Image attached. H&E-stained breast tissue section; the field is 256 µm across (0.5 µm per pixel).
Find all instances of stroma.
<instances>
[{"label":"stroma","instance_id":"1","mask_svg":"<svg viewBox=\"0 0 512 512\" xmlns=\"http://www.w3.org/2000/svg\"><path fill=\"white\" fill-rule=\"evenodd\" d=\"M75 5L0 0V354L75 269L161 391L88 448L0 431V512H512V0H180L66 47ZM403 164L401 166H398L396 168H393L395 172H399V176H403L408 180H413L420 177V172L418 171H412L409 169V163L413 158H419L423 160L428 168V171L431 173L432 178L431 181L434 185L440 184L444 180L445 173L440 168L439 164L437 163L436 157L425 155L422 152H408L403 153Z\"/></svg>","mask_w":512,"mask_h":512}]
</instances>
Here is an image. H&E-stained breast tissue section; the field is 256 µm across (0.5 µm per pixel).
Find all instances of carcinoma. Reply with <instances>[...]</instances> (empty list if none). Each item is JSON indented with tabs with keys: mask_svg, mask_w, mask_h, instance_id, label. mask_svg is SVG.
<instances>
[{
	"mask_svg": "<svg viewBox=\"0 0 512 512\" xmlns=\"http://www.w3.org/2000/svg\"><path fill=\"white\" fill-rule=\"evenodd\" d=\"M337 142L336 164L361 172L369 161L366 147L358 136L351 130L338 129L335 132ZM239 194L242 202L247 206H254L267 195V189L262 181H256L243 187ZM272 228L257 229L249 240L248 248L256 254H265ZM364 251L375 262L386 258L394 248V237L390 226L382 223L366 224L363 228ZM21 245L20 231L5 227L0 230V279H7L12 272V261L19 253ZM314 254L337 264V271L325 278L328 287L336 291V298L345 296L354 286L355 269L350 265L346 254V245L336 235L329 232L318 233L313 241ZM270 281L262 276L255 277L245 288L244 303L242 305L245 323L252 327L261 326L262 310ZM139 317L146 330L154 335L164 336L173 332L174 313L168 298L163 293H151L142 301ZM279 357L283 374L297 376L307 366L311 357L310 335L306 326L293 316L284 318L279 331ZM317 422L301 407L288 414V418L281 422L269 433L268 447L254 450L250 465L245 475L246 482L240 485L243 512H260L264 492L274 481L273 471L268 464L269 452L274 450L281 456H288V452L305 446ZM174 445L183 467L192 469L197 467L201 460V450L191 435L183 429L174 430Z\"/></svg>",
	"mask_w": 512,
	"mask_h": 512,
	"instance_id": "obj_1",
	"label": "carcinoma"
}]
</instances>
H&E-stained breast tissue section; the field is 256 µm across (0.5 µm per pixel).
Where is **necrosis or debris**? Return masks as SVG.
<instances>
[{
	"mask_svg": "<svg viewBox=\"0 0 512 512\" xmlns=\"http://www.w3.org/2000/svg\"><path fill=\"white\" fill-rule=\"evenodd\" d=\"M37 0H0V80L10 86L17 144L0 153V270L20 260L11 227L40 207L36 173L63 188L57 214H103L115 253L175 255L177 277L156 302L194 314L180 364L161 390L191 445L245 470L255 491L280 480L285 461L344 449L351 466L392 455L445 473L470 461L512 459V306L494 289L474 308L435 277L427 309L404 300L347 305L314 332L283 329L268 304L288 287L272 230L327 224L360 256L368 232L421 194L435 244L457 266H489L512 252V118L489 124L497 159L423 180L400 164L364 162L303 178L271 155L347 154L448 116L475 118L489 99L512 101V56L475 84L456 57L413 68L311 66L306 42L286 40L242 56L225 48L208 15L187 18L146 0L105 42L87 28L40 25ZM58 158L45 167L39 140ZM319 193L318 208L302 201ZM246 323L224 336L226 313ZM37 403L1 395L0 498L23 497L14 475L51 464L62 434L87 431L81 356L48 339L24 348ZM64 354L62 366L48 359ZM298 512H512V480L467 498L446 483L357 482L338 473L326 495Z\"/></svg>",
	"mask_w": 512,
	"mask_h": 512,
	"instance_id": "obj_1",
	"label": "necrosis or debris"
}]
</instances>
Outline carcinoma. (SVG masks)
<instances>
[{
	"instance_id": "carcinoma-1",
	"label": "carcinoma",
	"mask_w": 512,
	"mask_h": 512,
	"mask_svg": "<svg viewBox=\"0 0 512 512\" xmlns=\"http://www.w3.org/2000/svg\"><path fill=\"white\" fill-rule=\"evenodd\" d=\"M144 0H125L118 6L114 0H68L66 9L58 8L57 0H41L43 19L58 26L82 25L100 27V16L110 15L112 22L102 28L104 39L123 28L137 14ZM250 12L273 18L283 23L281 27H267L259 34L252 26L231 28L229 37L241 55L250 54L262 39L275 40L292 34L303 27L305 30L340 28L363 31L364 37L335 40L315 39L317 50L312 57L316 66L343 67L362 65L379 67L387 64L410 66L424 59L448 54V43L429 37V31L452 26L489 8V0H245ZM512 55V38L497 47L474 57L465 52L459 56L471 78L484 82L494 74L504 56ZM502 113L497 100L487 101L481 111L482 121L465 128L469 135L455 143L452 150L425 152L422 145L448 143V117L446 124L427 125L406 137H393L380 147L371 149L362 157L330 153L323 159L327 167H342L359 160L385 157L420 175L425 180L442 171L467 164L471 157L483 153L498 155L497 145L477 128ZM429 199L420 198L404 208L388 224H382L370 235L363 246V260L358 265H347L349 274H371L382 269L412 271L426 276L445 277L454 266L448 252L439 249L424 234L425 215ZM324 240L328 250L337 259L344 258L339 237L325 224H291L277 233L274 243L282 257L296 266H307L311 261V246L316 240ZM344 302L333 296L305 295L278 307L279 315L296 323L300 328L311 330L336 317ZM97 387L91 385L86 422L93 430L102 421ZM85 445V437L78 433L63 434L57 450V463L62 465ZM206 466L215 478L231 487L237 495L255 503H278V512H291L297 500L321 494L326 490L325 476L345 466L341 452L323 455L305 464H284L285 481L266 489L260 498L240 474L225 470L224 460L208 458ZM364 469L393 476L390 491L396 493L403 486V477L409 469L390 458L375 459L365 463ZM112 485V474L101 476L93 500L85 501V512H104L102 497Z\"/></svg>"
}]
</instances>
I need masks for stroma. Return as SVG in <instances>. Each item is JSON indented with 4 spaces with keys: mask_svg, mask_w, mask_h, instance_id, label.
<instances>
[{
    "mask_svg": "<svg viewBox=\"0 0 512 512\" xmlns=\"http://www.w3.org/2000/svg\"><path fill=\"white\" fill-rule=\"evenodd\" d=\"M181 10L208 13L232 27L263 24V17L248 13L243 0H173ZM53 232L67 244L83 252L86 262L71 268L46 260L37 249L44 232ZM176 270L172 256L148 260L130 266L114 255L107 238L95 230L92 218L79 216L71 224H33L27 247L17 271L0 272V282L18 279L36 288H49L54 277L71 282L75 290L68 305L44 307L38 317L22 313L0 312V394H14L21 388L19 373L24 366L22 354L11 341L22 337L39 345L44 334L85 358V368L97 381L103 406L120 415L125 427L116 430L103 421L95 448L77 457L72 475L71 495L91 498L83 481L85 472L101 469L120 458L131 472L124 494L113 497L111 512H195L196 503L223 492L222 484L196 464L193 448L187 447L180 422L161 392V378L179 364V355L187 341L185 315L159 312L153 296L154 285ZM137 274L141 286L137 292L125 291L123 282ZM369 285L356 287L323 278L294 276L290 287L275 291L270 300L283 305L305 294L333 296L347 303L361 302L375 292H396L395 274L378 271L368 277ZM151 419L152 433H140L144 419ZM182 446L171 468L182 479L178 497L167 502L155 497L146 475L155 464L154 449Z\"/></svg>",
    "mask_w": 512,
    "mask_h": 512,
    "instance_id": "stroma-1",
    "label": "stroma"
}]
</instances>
━━━━
■ **WRITTEN REQUEST**
Word for word, restate all of the data shown above.

■ **COMPLETE OUTPUT**
Image attached. H&E-stained breast tissue section; the field is 256 µm across (0.5 µm per pixel).
Find all instances of stroma.
<instances>
[{"label":"stroma","instance_id":"1","mask_svg":"<svg viewBox=\"0 0 512 512\" xmlns=\"http://www.w3.org/2000/svg\"><path fill=\"white\" fill-rule=\"evenodd\" d=\"M75 5L0 0V354L75 269L161 391L88 448L0 431V512H512V0H180L66 47ZM403 164L401 166H398L396 168H393L395 172H399V176H403L408 180H413L420 177V172L418 171H412L409 169V163L413 158H419L423 160L428 168V171L431 173L432 178L431 181L434 185L440 184L444 180L445 173L440 168L439 164L437 163L436 157L425 155L422 152H408L403 153Z\"/></svg>","mask_w":512,"mask_h":512}]
</instances>
Here is an image. H&E-stained breast tissue section; the field is 256 µm across (0.5 µm per pixel).
Find all instances of carcinoma. Reply with <instances>[...]</instances> (empty list if none). Each item is JSON indented with tabs with keys: mask_svg, mask_w, mask_h, instance_id, label. mask_svg is SVG.
<instances>
[{
	"mask_svg": "<svg viewBox=\"0 0 512 512\" xmlns=\"http://www.w3.org/2000/svg\"><path fill=\"white\" fill-rule=\"evenodd\" d=\"M337 142L336 164L361 172L369 161L366 147L358 136L351 130L338 129L335 132ZM239 194L242 202L247 206H254L267 195V189L262 181H256L243 187ZM272 228L257 229L249 240L248 248L256 254H265ZM364 251L375 262L386 258L394 248V237L390 226L382 223L366 224L363 228ZM21 245L20 231L5 227L0 230V279H7L12 272V261L19 253ZM314 254L337 264V271L325 278L328 287L336 291V298L345 296L354 286L355 269L350 265L346 254V245L336 235L329 232L318 233L313 241ZM270 281L262 276L255 277L245 288L244 303L242 305L245 323L252 327L261 326L262 310ZM139 317L146 330L154 335L164 336L173 332L174 313L168 298L163 293H151L142 301ZM279 357L283 374L297 376L307 366L311 357L310 335L306 326L293 316L284 318L279 331ZM317 422L301 407L288 414V418L281 422L269 433L268 447L254 450L250 465L245 475L246 482L240 485L243 512H260L264 492L274 481L273 471L268 464L269 452L274 450L281 456H288V452L305 446ZM174 445L183 467L192 469L197 467L201 460V450L191 435L183 429L174 430Z\"/></svg>",
	"mask_w": 512,
	"mask_h": 512,
	"instance_id": "obj_1",
	"label": "carcinoma"
}]
</instances>
H&E-stained breast tissue section; the field is 256 µm across (0.5 µm per pixel).
Where is **necrosis or debris**? Return masks as SVG.
<instances>
[{
	"mask_svg": "<svg viewBox=\"0 0 512 512\" xmlns=\"http://www.w3.org/2000/svg\"><path fill=\"white\" fill-rule=\"evenodd\" d=\"M37 0H0V80L10 86L17 144L0 153V270L20 260L11 227L40 207L36 173L63 188L57 214H103L115 253L175 255L177 277L156 302L194 314L180 364L161 390L191 445L245 470L255 491L280 480L285 461L344 449L351 466L392 455L445 473L470 461L512 459V306L494 289L474 308L435 277L427 309L404 300L347 305L314 332L283 329L268 304L288 287L272 230L327 224L360 256L368 232L421 194L435 244L457 266H489L512 252V118L489 124L497 159L423 180L400 164L364 162L303 178L271 155L347 154L448 116L475 118L489 99L512 101V56L475 84L456 57L413 68L311 66L306 42L286 40L242 56L225 48L208 15L187 18L146 0L105 42L87 28L40 25ZM58 158L45 167L39 140ZM319 193L318 208L302 201ZM246 323L224 336L226 313ZM37 403L1 395L0 498L23 497L14 475L51 464L62 434L87 431L81 356L48 339L24 348ZM64 354L62 366L48 359ZM298 512H512V480L467 498L446 483L357 482L338 473L326 495Z\"/></svg>",
	"mask_w": 512,
	"mask_h": 512,
	"instance_id": "obj_1",
	"label": "necrosis or debris"
}]
</instances>
Outline carcinoma. (SVG masks)
<instances>
[{
	"instance_id": "carcinoma-1",
	"label": "carcinoma",
	"mask_w": 512,
	"mask_h": 512,
	"mask_svg": "<svg viewBox=\"0 0 512 512\" xmlns=\"http://www.w3.org/2000/svg\"><path fill=\"white\" fill-rule=\"evenodd\" d=\"M144 0H125L118 6L114 0H68L66 9L58 8L57 0H41L43 19L58 26L82 25L100 27V16L110 15L112 22L102 28L104 39L123 28L137 14ZM250 12L273 18L283 23L281 27H267L259 34L252 26L231 28L229 37L241 55L250 54L262 39L275 40L292 34L303 27L305 30L340 28L363 31L364 37L335 40L315 39L317 50L312 57L316 66L343 67L362 65L379 67L387 64L410 66L424 59L448 54V43L429 37V31L452 26L489 8V0H245ZM512 55V38L497 47L474 57L465 52L459 56L471 78L484 82L494 74L504 56ZM502 113L497 100L487 101L481 111L482 121L465 128L469 135L455 143L452 150L425 152L422 145L448 143V117L446 124L427 125L406 137H393L380 147L371 149L362 157L330 153L323 159L327 167H342L359 160L385 157L420 175L425 180L442 171L467 164L471 157L483 153L498 155L497 145L477 128ZM429 199L420 198L404 208L388 224H382L370 235L363 246V260L358 265H347L349 274H371L382 269L412 271L426 276L445 277L454 266L448 252L439 249L424 234L425 215ZM324 240L328 250L337 259L344 258L339 237L325 224H291L277 233L274 243L282 257L296 266H307L311 261V246L316 240ZM344 302L333 296L305 295L278 307L279 315L296 323L300 328L311 330L336 317ZM97 387L91 385L86 422L93 430L102 421ZM85 445V437L78 433L63 434L57 450V463L62 465ZM206 466L215 478L231 487L237 495L255 503H278V512H291L297 500L321 494L326 490L325 476L345 466L341 452L323 455L305 464H284L285 481L266 489L260 498L240 474L225 470L224 460L208 458ZM364 469L393 476L390 491L396 493L403 486V477L409 469L390 458L375 459L365 463ZM112 485V474L101 476L93 500L85 501V512H104L102 497Z\"/></svg>"
}]
</instances>
I need masks for stroma. Return as SVG in <instances>. Each item is JSON indented with 4 spaces with keys: mask_svg, mask_w, mask_h, instance_id, label.
<instances>
[{
    "mask_svg": "<svg viewBox=\"0 0 512 512\" xmlns=\"http://www.w3.org/2000/svg\"><path fill=\"white\" fill-rule=\"evenodd\" d=\"M181 10L208 13L232 27L263 24V17L248 13L243 0H173ZM53 232L67 244L83 252L86 262L71 268L46 260L37 249L44 232ZM176 270L172 256L148 260L130 266L114 255L107 238L95 230L92 218L79 216L71 224H33L27 247L17 271L0 272V282L18 279L36 288H49L54 277L71 282L75 290L68 305L44 307L38 317L22 313L0 312V394H14L21 388L19 373L24 366L22 354L11 341L22 337L39 345L44 334L85 358V368L97 381L103 406L120 415L125 427L116 430L103 421L95 448L77 457L72 475L71 495L91 498L83 481L85 472L101 469L120 458L131 472L124 494L113 497L111 512H195L196 503L223 492L222 484L196 464L193 448L187 447L180 422L161 392V378L179 364V355L187 341L185 315L159 312L153 296L154 285ZM137 274L141 286L137 292L125 291L123 282ZM369 285L356 287L323 278L294 276L290 287L275 291L270 300L283 305L305 294L333 296L347 303L361 302L375 292H396L395 274L378 271L368 277ZM151 419L152 433H140L144 419ZM182 446L171 468L182 479L178 497L167 502L155 497L146 475L155 464L154 449Z\"/></svg>",
    "mask_w": 512,
    "mask_h": 512,
    "instance_id": "stroma-1",
    "label": "stroma"
}]
</instances>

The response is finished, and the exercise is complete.